» ACTIVITY: Print exactly the lines below between the line containing "none -> black brick A2:A3 level 1" and the line containing "none -> brown round brick G1 level 2", counting both of those lines. Leave pictures out.

» MATERIAL FOR THIS EXERCISE:
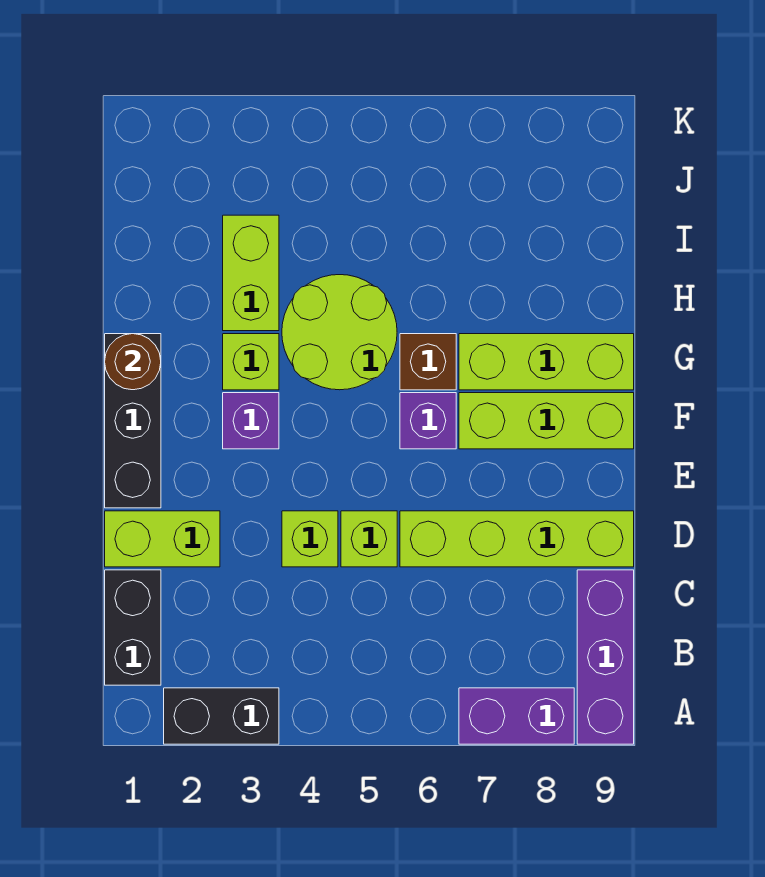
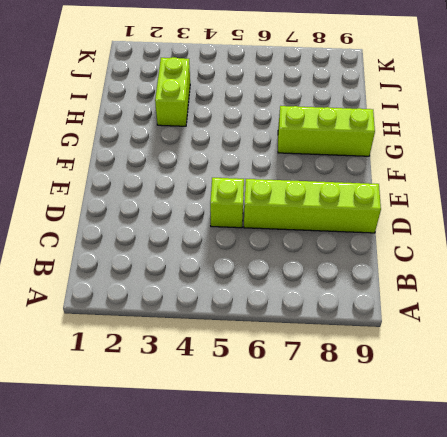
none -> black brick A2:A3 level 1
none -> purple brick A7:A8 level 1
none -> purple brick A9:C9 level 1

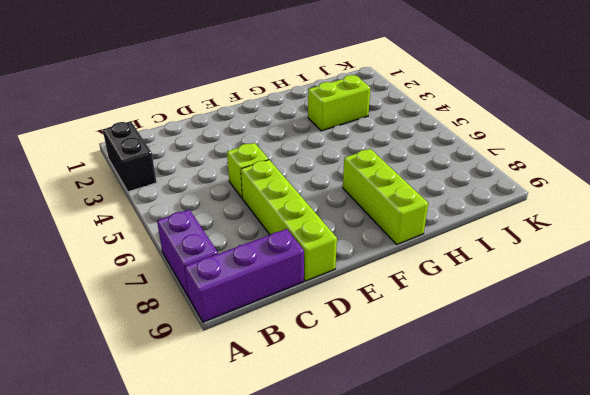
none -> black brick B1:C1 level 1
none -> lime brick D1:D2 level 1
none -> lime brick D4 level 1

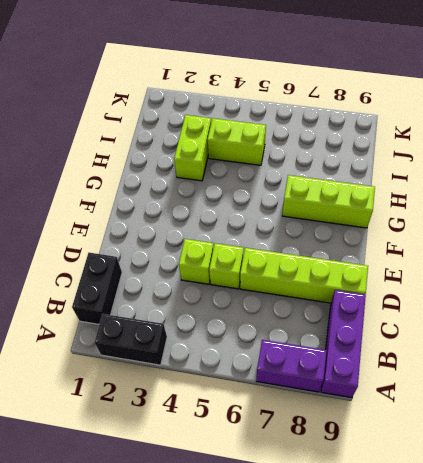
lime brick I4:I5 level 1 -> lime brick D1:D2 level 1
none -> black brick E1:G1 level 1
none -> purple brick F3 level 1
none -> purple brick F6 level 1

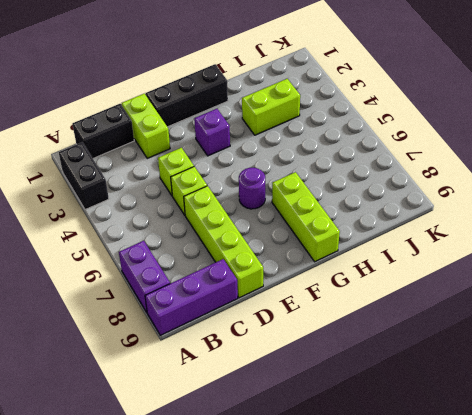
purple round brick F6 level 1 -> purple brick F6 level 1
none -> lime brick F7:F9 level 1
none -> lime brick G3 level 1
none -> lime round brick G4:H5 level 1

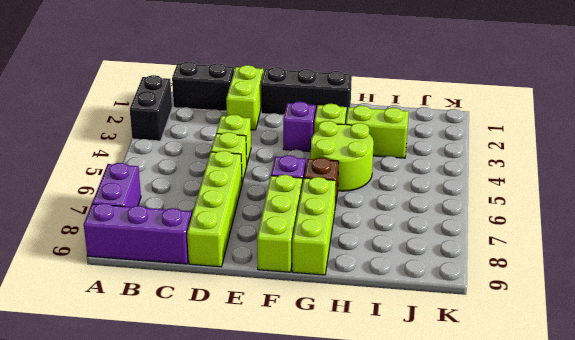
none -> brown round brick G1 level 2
--
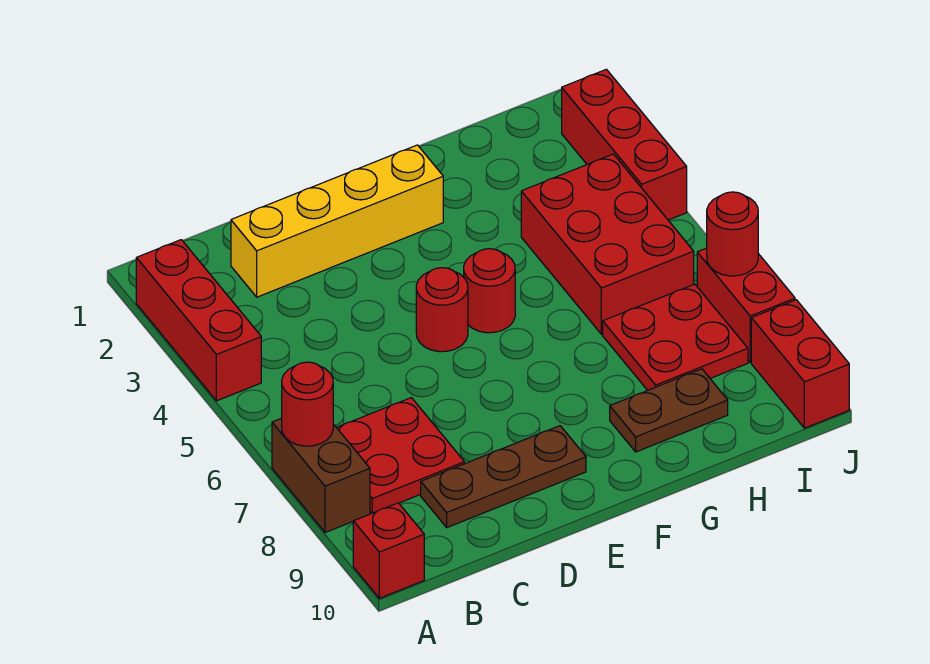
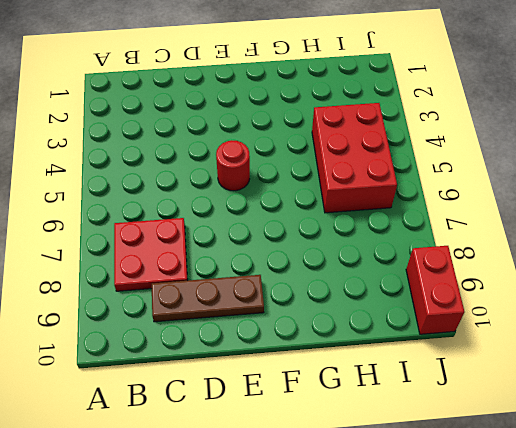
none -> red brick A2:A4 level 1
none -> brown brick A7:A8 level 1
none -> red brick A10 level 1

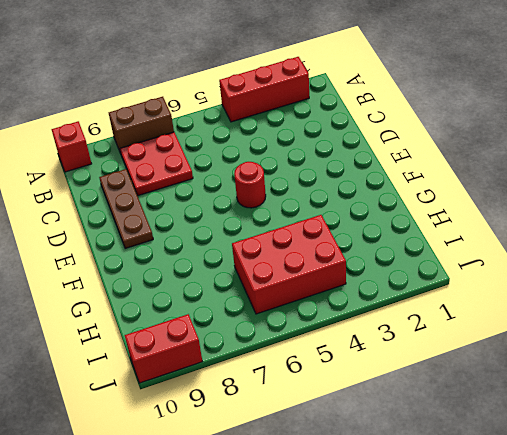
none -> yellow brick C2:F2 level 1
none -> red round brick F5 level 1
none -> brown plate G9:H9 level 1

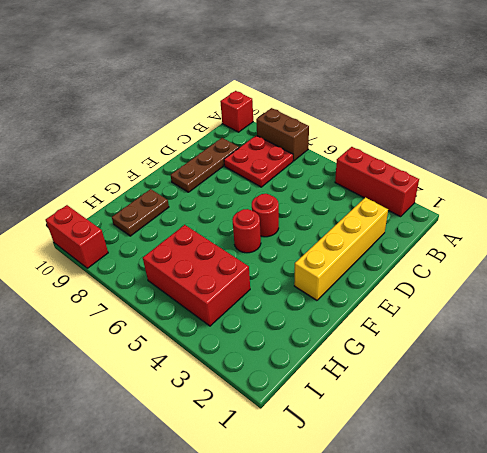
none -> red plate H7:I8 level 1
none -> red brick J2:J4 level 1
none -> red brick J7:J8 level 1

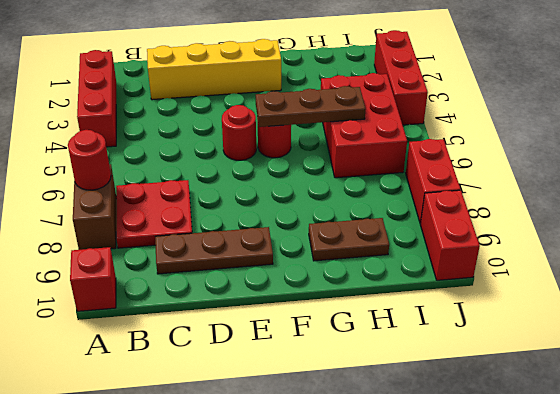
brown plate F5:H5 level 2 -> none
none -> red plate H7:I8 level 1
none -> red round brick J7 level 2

» ANSWER BOX:
none -> black brick A2:A3 level 1
none -> purple brick A7:A8 level 1
none -> purple brick A9:C9 level 1

none -> black brick B1:C1 level 1
none -> lime brick D1:D2 level 1
none -> lime brick D4 level 1

lime brick I4:I5 level 1 -> lime brick D1:D2 level 1
none -> black brick E1:G1 level 1
none -> purple brick F3 level 1
none -> purple brick F6 level 1

purple round brick F6 level 1 -> purple brick F6 level 1
none -> lime brick F7:F9 level 1
none -> lime brick G3 level 1
none -> lime round brick G4:H5 level 1

none -> brown round brick G1 level 2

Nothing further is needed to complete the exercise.